**Scene edit records:**
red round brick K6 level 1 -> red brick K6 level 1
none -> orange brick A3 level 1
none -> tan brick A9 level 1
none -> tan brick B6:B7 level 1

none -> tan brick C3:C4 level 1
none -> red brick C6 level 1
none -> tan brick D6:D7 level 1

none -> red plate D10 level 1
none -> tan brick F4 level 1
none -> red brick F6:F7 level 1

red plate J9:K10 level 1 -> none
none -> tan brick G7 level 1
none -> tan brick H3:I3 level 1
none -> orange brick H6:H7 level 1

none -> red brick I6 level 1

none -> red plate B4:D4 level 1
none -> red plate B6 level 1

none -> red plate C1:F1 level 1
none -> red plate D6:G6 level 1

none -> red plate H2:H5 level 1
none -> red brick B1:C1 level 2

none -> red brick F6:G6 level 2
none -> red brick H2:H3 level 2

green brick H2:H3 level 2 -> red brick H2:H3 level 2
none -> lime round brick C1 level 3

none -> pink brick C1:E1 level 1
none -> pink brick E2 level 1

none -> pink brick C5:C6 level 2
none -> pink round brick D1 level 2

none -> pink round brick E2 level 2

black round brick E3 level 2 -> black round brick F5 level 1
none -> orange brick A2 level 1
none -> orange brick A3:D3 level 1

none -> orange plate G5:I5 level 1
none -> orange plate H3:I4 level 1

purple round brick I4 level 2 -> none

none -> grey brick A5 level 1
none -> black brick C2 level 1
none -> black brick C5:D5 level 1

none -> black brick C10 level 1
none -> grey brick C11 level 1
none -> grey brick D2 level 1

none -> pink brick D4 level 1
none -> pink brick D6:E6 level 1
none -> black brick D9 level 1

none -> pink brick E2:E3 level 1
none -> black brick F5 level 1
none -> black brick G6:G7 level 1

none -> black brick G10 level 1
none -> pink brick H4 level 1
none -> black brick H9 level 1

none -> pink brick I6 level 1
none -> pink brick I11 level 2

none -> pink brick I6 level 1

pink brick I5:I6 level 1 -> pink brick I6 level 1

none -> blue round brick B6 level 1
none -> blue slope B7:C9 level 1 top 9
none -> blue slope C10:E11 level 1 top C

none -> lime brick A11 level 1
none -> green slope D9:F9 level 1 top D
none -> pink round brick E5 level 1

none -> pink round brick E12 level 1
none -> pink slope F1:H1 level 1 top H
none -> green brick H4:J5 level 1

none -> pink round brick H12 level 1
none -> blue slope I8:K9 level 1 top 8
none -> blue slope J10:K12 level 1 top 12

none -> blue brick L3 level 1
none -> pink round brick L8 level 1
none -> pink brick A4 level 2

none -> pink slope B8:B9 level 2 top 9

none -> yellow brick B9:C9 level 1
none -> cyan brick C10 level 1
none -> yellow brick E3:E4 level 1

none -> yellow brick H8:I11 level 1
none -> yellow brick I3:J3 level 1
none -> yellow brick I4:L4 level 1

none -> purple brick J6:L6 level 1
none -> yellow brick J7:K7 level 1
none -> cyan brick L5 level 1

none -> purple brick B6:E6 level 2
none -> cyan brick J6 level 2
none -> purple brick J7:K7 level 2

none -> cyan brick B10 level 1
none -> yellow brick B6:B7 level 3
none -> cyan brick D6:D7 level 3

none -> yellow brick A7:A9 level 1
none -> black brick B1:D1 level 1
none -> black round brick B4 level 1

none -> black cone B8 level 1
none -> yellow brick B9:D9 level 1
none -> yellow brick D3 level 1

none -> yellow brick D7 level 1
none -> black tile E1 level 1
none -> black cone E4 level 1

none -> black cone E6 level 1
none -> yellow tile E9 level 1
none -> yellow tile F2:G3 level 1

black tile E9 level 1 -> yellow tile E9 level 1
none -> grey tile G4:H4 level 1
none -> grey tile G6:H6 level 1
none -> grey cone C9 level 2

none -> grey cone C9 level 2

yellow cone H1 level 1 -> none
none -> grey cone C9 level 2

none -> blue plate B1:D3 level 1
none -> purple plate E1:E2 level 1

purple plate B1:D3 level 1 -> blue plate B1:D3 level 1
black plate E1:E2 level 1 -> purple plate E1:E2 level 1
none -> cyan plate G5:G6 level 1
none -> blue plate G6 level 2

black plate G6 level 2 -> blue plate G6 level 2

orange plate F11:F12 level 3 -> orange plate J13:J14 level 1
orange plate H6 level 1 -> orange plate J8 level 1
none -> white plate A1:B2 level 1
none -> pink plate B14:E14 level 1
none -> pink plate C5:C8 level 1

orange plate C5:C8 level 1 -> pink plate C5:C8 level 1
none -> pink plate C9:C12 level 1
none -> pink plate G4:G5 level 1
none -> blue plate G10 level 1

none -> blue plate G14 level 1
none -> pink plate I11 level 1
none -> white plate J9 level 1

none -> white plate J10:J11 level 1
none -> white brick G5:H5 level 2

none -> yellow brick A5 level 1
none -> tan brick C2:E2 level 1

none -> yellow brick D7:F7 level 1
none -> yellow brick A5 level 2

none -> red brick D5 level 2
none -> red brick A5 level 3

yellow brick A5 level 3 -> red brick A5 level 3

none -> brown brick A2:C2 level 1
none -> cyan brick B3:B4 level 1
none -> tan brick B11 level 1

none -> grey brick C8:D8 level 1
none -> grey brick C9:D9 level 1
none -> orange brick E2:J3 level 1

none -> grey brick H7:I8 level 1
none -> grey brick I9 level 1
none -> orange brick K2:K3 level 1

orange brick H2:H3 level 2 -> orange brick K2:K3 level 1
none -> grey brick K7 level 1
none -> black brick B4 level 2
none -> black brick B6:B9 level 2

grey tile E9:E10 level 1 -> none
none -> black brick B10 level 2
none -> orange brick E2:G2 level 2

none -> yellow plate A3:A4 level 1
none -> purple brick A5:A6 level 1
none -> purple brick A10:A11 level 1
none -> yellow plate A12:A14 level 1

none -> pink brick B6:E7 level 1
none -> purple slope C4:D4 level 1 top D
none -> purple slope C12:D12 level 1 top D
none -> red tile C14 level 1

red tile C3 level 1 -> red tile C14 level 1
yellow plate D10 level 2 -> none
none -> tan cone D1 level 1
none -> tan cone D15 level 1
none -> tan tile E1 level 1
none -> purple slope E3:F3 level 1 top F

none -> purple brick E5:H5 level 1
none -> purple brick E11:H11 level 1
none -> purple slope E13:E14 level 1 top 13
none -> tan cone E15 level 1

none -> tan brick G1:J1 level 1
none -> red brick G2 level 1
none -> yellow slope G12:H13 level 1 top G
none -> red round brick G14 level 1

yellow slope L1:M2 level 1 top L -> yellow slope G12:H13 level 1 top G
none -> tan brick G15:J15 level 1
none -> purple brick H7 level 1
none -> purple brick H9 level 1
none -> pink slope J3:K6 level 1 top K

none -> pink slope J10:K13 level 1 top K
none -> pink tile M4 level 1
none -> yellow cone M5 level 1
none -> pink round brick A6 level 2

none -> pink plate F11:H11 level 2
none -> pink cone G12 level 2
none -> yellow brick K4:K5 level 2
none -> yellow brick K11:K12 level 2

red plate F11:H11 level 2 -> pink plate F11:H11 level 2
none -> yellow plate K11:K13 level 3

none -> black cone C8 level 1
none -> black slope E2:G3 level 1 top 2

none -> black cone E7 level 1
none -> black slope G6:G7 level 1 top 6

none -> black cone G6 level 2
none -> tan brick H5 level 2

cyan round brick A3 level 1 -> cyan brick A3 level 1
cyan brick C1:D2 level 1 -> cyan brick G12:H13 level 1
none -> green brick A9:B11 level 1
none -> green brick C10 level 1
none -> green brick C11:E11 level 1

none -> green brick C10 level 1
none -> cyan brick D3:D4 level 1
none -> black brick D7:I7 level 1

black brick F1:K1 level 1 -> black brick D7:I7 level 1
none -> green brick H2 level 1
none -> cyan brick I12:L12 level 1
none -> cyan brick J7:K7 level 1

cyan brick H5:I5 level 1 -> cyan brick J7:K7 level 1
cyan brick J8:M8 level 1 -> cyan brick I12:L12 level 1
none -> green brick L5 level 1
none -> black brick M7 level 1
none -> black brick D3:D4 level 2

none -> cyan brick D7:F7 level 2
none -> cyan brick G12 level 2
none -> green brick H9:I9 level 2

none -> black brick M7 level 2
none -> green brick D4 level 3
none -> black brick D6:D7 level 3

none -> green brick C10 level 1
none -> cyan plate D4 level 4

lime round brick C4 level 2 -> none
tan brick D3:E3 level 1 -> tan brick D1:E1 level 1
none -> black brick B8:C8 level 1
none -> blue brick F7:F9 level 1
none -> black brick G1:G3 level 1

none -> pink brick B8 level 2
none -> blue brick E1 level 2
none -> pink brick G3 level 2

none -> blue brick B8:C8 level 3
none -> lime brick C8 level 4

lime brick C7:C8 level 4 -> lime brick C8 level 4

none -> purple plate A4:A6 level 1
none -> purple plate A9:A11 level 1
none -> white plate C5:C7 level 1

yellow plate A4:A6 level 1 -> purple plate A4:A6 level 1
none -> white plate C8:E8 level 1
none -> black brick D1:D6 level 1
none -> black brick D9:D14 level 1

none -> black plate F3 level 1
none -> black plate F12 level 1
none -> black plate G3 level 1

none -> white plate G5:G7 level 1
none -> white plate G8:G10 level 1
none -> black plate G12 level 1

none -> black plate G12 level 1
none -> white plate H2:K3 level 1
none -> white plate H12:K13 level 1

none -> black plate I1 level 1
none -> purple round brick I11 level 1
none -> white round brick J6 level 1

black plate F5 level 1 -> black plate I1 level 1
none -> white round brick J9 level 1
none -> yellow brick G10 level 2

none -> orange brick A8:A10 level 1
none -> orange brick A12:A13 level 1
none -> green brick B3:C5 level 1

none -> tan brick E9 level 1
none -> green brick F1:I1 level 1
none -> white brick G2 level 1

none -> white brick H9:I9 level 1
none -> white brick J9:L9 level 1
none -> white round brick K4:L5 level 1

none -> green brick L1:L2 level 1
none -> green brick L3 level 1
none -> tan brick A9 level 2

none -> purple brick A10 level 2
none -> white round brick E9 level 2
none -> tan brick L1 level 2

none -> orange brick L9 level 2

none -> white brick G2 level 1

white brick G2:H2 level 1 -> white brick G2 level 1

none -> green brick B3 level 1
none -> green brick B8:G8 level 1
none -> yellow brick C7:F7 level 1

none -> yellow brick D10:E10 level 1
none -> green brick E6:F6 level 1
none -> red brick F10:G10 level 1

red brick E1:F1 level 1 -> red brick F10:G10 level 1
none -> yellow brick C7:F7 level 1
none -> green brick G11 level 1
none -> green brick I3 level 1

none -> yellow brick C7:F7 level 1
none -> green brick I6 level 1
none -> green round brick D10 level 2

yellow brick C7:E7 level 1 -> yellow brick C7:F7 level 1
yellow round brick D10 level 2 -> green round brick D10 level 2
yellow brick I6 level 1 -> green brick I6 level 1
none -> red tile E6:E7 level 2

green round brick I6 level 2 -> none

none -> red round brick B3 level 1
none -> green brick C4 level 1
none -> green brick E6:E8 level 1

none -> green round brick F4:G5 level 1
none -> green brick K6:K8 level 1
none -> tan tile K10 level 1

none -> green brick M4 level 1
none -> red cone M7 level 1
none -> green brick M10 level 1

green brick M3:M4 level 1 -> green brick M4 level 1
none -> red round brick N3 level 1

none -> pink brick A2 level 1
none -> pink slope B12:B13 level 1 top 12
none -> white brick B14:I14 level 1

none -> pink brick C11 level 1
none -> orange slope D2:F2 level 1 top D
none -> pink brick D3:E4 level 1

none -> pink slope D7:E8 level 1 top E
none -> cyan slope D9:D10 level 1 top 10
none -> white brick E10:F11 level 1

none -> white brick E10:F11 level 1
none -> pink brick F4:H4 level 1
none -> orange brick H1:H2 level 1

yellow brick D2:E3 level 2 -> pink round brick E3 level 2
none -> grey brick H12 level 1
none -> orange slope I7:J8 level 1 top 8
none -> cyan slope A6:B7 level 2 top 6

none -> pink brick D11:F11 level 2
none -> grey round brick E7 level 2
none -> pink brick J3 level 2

**WORK ORDER:** Beginning at the line above that contains "none -> white plate C5:C7 level 1", return each line exactly through the line that contains "none -> green brick B3 level 1", and no others.

**RESULT OF THIS TASK:**
none -> white plate C5:C7 level 1

yellow plate A4:A6 level 1 -> purple plate A4:A6 level 1
none -> white plate C8:E8 level 1
none -> black brick D1:D6 level 1
none -> black brick D9:D14 level 1

none -> black plate F3 level 1
none -> black plate F12 level 1
none -> black plate G3 level 1

none -> white plate G5:G7 level 1
none -> white plate G8:G10 level 1
none -> black plate G12 level 1

none -> black plate G12 level 1
none -> white plate H2:K3 level 1
none -> white plate H12:K13 level 1

none -> black plate I1 level 1
none -> purple round brick I11 level 1
none -> white round brick J6 level 1

black plate F5 level 1 -> black plate I1 level 1
none -> white round brick J9 level 1
none -> yellow brick G10 level 2

none -> orange brick A8:A10 level 1
none -> orange brick A12:A13 level 1
none -> green brick B3:C5 level 1

none -> tan brick E9 level 1
none -> green brick F1:I1 level 1
none -> white brick G2 level 1

none -> white brick H9:I9 level 1
none -> white brick J9:L9 level 1
none -> white round brick K4:L5 level 1

none -> green brick L1:L2 level 1
none -> green brick L3 level 1
none -> tan brick A9 level 2

none -> purple brick A10 level 2
none -> white round brick E9 level 2
none -> tan brick L1 level 2

none -> orange brick L9 level 2

none -> white brick G2 level 1

white brick G2:H2 level 1 -> white brick G2 level 1

none -> green brick B3 level 1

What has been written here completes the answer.